== Data for processing ==
====================

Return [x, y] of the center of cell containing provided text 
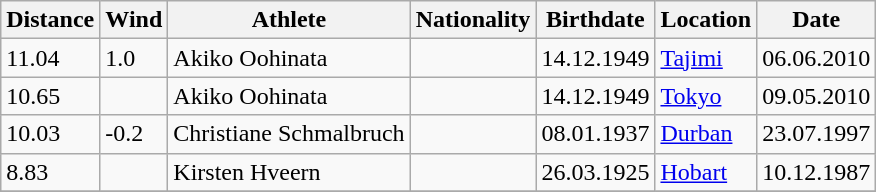
26.03.1925 [596, 172]
-0.2 [134, 134]
Distance [50, 20]
Christiane Schmalbruch [289, 134]
06.06.2010 [816, 58]
8.83 [50, 172]
Durban [706, 134]
Nationality [473, 20]
Location [706, 20]
Date [816, 20]
Tokyo [706, 96]
Tajimi [706, 58]
11.04 [50, 58]
10.12.1987 [816, 172]
08.01.1937 [596, 134]
Wind [134, 20]
09.05.2010 [816, 96]
10.03 [50, 134]
10.65 [50, 96]
Hobart [706, 172]
23.07.1997 [816, 134]
1.0 [134, 58]
Athlete [289, 20]
Kirsten Hveern [289, 172]
Birthdate [596, 20]
Search for the cell housing the specified text and yield its [X, Y] center coordinate. 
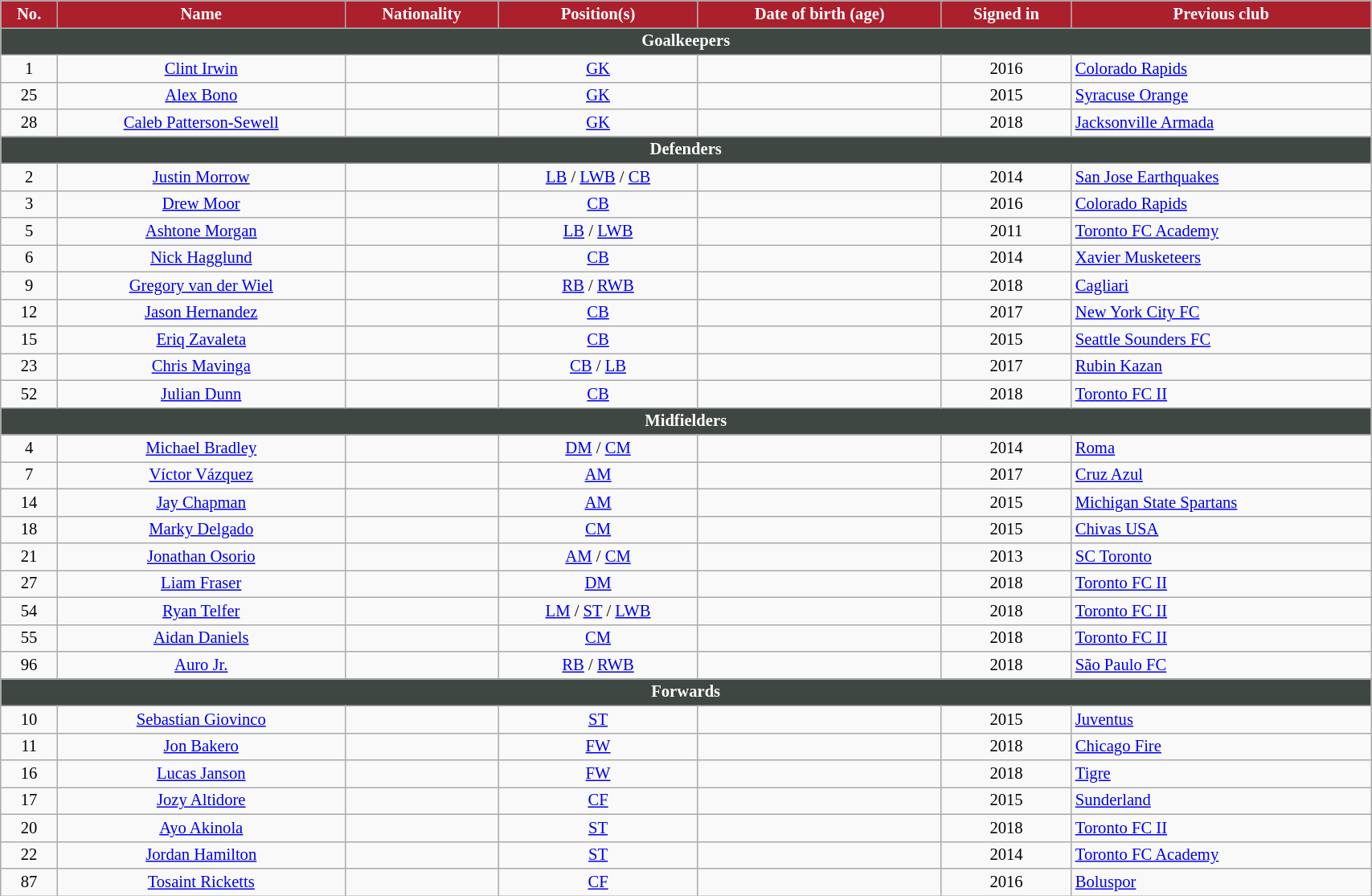
28 [29, 123]
Ryan Telfer [201, 611]
Previous club [1222, 14]
Jonathan Osorio [201, 557]
2011 [1006, 231]
Marky Delgado [201, 530]
52 [29, 394]
CB / LB [598, 367]
Jozy Altidore [201, 801]
Boluspor [1222, 882]
Víctor Vázquez [201, 475]
96 [29, 665]
Drew Moor [201, 204]
21 [29, 557]
Julian Dunn [201, 394]
Jon Bakero [201, 747]
Auro Jr. [201, 665]
10 [29, 719]
Gregory van der Wiel [201, 285]
18 [29, 530]
Date of birth (age) [820, 14]
Position(s) [598, 14]
SC Toronto [1222, 557]
Cruz Azul [1222, 475]
14 [29, 502]
Nick Hagglund [201, 258]
12 [29, 313]
Tigre [1222, 774]
Xavier Musketeers [1222, 258]
87 [29, 882]
22 [29, 855]
1 [29, 68]
Name [201, 14]
23 [29, 367]
17 [29, 801]
LM / ST / LWB [598, 611]
Goalkeepers [686, 41]
Roma [1222, 448]
DM [598, 584]
Clint Irwin [201, 68]
2013 [1006, 557]
Chivas USA [1222, 530]
New York City FC [1222, 313]
San Jose Earthquakes [1222, 177]
Eriq Zavaleta [201, 340]
Alex Bono [201, 96]
Lucas Janson [201, 774]
Tosaint Ricketts [201, 882]
Chris Mavinga [201, 367]
Michael Bradley [201, 448]
Midfielders [686, 421]
Liam Fraser [201, 584]
2 [29, 177]
DM / CM [598, 448]
AM / CM [598, 557]
Juventus [1222, 719]
Nationality [421, 14]
Michigan State Spartans [1222, 502]
Ayo Akinola [201, 828]
Syracuse Orange [1222, 96]
16 [29, 774]
Justin Morrow [201, 177]
Jacksonville Armada [1222, 123]
15 [29, 340]
Rubin Kazan [1222, 367]
Aidan Daniels [201, 638]
3 [29, 204]
20 [29, 828]
No. [29, 14]
Sebastian Giovinco [201, 719]
Jordan Hamilton [201, 855]
Ashtone Morgan [201, 231]
Sunderland [1222, 801]
6 [29, 258]
5 [29, 231]
Chicago Fire [1222, 747]
25 [29, 96]
LB / LWB [598, 231]
Signed in [1006, 14]
Forwards [686, 692]
9 [29, 285]
Jay Chapman [201, 502]
4 [29, 448]
55 [29, 638]
São Paulo FC [1222, 665]
54 [29, 611]
Defenders [686, 149]
7 [29, 475]
11 [29, 747]
Seattle Sounders FC [1222, 340]
LB / LWB / CB [598, 177]
Caleb Patterson-Sewell [201, 123]
Cagliari [1222, 285]
27 [29, 584]
Jason Hernandez [201, 313]
From the cell containing the given text, extract its center point as [X, Y] coordinate. 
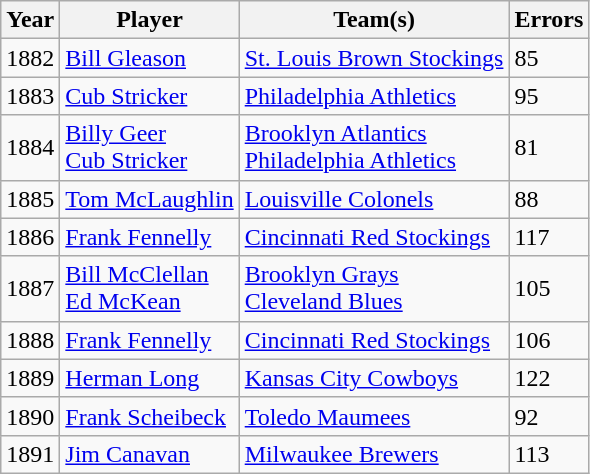
Tom McLaughlin [150, 199]
81 [549, 148]
Bill Gleason [150, 58]
Bill McClellan Ed McKean [150, 288]
Philadelphia Athletics [374, 96]
St. Louis Brown Stockings [374, 58]
92 [549, 416]
Cub Stricker [150, 96]
Errors [549, 20]
Year [30, 20]
122 [549, 378]
1882 [30, 58]
Jim Canavan [150, 454]
1889 [30, 378]
105 [549, 288]
117 [549, 237]
Brooklyn Grays Cleveland Blues [374, 288]
Billy GeerCub Stricker [150, 148]
1886 [30, 237]
1884 [30, 148]
113 [549, 454]
1891 [30, 454]
106 [549, 340]
1888 [30, 340]
Milwaukee Brewers [374, 454]
95 [549, 96]
1890 [30, 416]
Player [150, 20]
Frank Scheibeck [150, 416]
1887 [30, 288]
1885 [30, 199]
Team(s) [374, 20]
85 [549, 58]
Brooklyn AtlanticsPhiladelphia Athletics [374, 148]
88 [549, 199]
Kansas City Cowboys [374, 378]
1883 [30, 96]
Louisville Colonels [374, 199]
Toledo Maumees [374, 416]
Herman Long [150, 378]
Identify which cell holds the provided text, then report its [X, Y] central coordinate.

====================

== Exercise objective ==
Reproduce all of the records above without the pictures, swapping "Birthdate" for "Born" and leaving everything else unchanged.

== Answer to this task ==
Return [x, y] of the center of cell containing provided text 
26.03.1925 [596, 172]
-0.2 [134, 134]
Distance [50, 20]
Christiane Schmalbruch [289, 134]
06.06.2010 [816, 58]
8.83 [50, 172]
Durban [706, 134]
Nationality [473, 20]
Location [706, 20]
Date [816, 20]
Tokyo [706, 96]
Tajimi [706, 58]
11.04 [50, 58]
10.12.1987 [816, 172]
08.01.1937 [596, 134]
Wind [134, 20]
09.05.2010 [816, 96]
10.03 [50, 134]
10.65 [50, 96]
Hobart [706, 172]
23.07.1997 [816, 134]
1.0 [134, 58]
Athlete [289, 20]
Kirsten Hveern [289, 172]
Born [596, 20]
Search for the cell housing the specified text and yield its [X, Y] center coordinate. 
28 [29, 123]
Ryan Telfer [201, 611]
Previous club [1222, 14]
Jonathan Osorio [201, 557]
2011 [1006, 231]
Marky Delgado [201, 530]
52 [29, 394]
CB / LB [598, 367]
Jozy Altidore [201, 801]
Boluspor [1222, 882]
Víctor Vázquez [201, 475]
96 [29, 665]
Drew Moor [201, 204]
21 [29, 557]
Julian Dunn [201, 394]
Jon Bakero [201, 747]
Auro Jr. [201, 665]
10 [29, 719]
Gregory van der Wiel [201, 285]
18 [29, 530]
Date of birth (age) [820, 14]
Position(s) [598, 14]
SC Toronto [1222, 557]
Cruz Azul [1222, 475]
14 [29, 502]
Nick Hagglund [201, 258]
12 [29, 313]
Tigre [1222, 774]
Xavier Musketeers [1222, 258]
87 [29, 882]
22 [29, 855]
1 [29, 68]
Name [201, 14]
23 [29, 367]
17 [29, 801]
LM / ST / LWB [598, 611]
Goalkeepers [686, 41]
Roma [1222, 448]
DM [598, 584]
Clint Irwin [201, 68]
2013 [1006, 557]
Chivas USA [1222, 530]
New York City FC [1222, 313]
San Jose Earthquakes [1222, 177]
Eriq Zavaleta [201, 340]
Alex Bono [201, 96]
Lucas Janson [201, 774]
Tosaint Ricketts [201, 882]
Chris Mavinga [201, 367]
Michael Bradley [201, 448]
Midfielders [686, 421]
Liam Fraser [201, 584]
2 [29, 177]
DM / CM [598, 448]
AM / CM [598, 557]
Juventus [1222, 719]
Nationality [421, 14]
Michigan State Spartans [1222, 502]
Ayo Akinola [201, 828]
Syracuse Orange [1222, 96]
16 [29, 774]
Justin Morrow [201, 177]
Jacksonville Armada [1222, 123]
15 [29, 340]
Rubin Kazan [1222, 367]
Aidan Daniels [201, 638]
3 [29, 204]
20 [29, 828]
No. [29, 14]
Sebastian Giovinco [201, 719]
Jordan Hamilton [201, 855]
Ashtone Morgan [201, 231]
Sunderland [1222, 801]
6 [29, 258]
5 [29, 231]
Chicago Fire [1222, 747]
25 [29, 96]
LB / LWB [598, 231]
Signed in [1006, 14]
Forwards [686, 692]
9 [29, 285]
Jay Chapman [201, 502]
4 [29, 448]
55 [29, 638]
São Paulo FC [1222, 665]
54 [29, 611]
Defenders [686, 149]
7 [29, 475]
11 [29, 747]
Seattle Sounders FC [1222, 340]
LB / LWB / CB [598, 177]
Caleb Patterson-Sewell [201, 123]
Cagliari [1222, 285]
27 [29, 584]
Jason Hernandez [201, 313]
From the cell containing the given text, extract its center point as [X, Y] coordinate. 
Tom McLaughlin [150, 199]
81 [549, 148]
Bill Gleason [150, 58]
Bill McClellan Ed McKean [150, 288]
Philadelphia Athletics [374, 96]
St. Louis Brown Stockings [374, 58]
92 [549, 416]
Cub Stricker [150, 96]
Errors [549, 20]
Year [30, 20]
122 [549, 378]
1882 [30, 58]
Jim Canavan [150, 454]
1889 [30, 378]
105 [549, 288]
117 [549, 237]
Brooklyn Grays Cleveland Blues [374, 288]
Billy GeerCub Stricker [150, 148]
1886 [30, 237]
1884 [30, 148]
113 [549, 454]
1891 [30, 454]
106 [549, 340]
1888 [30, 340]
Milwaukee Brewers [374, 454]
95 [549, 96]
1890 [30, 416]
Player [150, 20]
Frank Scheibeck [150, 416]
1887 [30, 288]
1885 [30, 199]
Team(s) [374, 20]
85 [549, 58]
Brooklyn AtlanticsPhiladelphia Athletics [374, 148]
88 [549, 199]
Kansas City Cowboys [374, 378]
1883 [30, 96]
Louisville Colonels [374, 199]
Toledo Maumees [374, 416]
Herman Long [150, 378]
Identify which cell holds the provided text, then report its [X, Y] central coordinate.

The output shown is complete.